◆ **Exercise objective**: Give back exactly the lines of the entries below from the line with "blue plate F1:F2" to the line with "none -> black brick E11:F11 level 1", inclusive, and only those.

◆ **Data items**:

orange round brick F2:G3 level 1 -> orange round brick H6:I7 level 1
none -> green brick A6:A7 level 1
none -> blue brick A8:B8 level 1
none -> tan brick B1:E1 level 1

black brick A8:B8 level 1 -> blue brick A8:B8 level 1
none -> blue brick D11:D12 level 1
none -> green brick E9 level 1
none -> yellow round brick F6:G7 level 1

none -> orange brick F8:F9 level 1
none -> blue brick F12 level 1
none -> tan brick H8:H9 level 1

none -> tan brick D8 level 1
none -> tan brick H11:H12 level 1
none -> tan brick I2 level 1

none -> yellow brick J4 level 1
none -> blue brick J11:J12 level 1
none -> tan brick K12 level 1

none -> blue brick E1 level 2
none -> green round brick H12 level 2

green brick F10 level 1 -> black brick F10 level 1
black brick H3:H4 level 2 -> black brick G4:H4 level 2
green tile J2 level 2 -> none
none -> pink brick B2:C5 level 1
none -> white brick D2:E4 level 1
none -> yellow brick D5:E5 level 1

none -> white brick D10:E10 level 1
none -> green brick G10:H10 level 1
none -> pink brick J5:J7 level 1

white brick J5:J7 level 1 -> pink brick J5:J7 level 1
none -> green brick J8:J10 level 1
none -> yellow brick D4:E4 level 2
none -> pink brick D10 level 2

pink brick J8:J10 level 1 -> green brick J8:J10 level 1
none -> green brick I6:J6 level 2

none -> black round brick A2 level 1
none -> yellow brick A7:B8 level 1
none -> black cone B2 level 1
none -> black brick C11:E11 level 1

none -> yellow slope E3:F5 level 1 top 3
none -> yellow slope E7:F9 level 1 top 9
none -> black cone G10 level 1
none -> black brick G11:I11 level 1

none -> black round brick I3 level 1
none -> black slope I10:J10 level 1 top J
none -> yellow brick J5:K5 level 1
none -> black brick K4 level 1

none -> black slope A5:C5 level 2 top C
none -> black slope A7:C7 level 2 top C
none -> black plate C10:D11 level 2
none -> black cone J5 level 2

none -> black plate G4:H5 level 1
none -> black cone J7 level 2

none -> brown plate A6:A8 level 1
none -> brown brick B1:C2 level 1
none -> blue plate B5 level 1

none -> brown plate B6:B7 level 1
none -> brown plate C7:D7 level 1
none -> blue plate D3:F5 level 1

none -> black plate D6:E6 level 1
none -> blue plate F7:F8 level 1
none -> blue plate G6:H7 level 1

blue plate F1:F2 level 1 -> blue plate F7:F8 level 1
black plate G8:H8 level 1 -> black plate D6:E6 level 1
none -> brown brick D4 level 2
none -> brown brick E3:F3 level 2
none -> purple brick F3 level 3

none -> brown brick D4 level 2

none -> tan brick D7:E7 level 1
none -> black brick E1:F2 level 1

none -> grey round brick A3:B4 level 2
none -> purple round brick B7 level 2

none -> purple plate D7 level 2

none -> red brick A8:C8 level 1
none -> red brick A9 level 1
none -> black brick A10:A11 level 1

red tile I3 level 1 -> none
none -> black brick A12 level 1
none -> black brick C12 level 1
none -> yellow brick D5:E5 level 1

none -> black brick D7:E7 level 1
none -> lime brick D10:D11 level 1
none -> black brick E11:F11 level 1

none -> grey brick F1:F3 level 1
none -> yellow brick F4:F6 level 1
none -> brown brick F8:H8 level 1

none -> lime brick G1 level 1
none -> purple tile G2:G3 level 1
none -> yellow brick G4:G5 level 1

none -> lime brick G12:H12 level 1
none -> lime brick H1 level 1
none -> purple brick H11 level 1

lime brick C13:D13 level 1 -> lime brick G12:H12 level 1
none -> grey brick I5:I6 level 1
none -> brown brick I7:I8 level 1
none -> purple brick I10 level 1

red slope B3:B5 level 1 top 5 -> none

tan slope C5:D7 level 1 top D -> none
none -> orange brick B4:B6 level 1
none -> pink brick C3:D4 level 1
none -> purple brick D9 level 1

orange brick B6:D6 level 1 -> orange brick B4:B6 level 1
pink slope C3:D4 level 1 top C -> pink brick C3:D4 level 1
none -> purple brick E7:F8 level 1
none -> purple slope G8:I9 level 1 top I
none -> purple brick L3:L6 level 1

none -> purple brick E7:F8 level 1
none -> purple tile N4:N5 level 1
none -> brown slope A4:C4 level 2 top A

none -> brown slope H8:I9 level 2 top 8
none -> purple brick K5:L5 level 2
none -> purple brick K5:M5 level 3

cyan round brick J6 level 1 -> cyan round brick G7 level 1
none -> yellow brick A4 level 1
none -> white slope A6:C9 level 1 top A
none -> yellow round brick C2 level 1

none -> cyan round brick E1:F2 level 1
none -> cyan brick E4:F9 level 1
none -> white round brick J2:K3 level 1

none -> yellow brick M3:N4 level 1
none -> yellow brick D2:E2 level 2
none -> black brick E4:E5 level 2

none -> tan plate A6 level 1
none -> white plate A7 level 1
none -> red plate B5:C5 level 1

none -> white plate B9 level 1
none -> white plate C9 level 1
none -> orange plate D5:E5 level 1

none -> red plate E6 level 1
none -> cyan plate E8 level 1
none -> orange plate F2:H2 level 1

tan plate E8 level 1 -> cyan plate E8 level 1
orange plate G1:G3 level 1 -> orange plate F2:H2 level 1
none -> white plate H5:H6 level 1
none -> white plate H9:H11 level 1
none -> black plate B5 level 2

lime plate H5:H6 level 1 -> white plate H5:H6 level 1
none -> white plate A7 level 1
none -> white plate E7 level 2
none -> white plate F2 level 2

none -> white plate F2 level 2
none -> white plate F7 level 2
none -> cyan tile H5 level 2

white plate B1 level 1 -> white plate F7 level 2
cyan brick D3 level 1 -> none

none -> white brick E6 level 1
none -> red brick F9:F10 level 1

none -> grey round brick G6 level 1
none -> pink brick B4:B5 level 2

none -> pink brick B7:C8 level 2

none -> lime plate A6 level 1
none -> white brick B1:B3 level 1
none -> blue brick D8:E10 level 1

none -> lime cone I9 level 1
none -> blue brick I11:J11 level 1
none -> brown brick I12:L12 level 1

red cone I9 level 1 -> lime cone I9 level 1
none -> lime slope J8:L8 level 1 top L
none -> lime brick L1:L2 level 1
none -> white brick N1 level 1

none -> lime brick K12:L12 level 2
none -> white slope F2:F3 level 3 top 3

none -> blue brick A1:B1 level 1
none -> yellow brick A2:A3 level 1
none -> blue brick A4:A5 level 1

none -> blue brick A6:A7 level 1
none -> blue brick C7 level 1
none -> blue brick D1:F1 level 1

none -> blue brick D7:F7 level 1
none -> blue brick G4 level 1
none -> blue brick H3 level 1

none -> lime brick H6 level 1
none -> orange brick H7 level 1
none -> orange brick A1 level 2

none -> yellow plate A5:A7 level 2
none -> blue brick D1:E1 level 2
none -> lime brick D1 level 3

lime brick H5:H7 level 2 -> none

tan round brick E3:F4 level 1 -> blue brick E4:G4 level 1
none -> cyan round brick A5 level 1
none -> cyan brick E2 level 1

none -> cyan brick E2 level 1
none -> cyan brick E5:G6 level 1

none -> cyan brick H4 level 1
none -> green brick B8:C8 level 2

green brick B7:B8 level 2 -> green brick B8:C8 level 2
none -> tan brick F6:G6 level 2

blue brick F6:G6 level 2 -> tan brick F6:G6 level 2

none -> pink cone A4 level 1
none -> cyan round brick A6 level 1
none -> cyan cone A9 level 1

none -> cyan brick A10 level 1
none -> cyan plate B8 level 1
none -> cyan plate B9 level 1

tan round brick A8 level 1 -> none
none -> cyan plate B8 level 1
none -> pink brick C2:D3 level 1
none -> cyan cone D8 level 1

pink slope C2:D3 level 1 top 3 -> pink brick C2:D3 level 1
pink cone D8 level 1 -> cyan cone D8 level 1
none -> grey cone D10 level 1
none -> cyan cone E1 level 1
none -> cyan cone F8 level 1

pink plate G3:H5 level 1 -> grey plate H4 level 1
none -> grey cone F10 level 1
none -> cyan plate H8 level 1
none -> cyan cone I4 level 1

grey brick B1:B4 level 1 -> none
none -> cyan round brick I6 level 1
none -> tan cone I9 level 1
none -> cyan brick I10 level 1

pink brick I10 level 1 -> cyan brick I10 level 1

◆ **Solution**:
blue plate F1:F2 level 1 -> blue plate F7:F8 level 1
black plate G8:H8 level 1 -> black plate D6:E6 level 1
none -> brown brick D4 level 2
none -> brown brick E3:F3 level 2
none -> purple brick F3 level 3

none -> brown brick D4 level 2

none -> tan brick D7:E7 level 1
none -> black brick E1:F2 level 1

none -> grey round brick A3:B4 level 2
none -> purple round brick B7 level 2

none -> purple plate D7 level 2

none -> red brick A8:C8 level 1
none -> red brick A9 level 1
none -> black brick A10:A11 level 1

red tile I3 level 1 -> none
none -> black brick A12 level 1
none -> black brick C12 level 1
none -> yellow brick D5:E5 level 1

none -> black brick D7:E7 level 1
none -> lime brick D10:D11 level 1
none -> black brick E11:F11 level 1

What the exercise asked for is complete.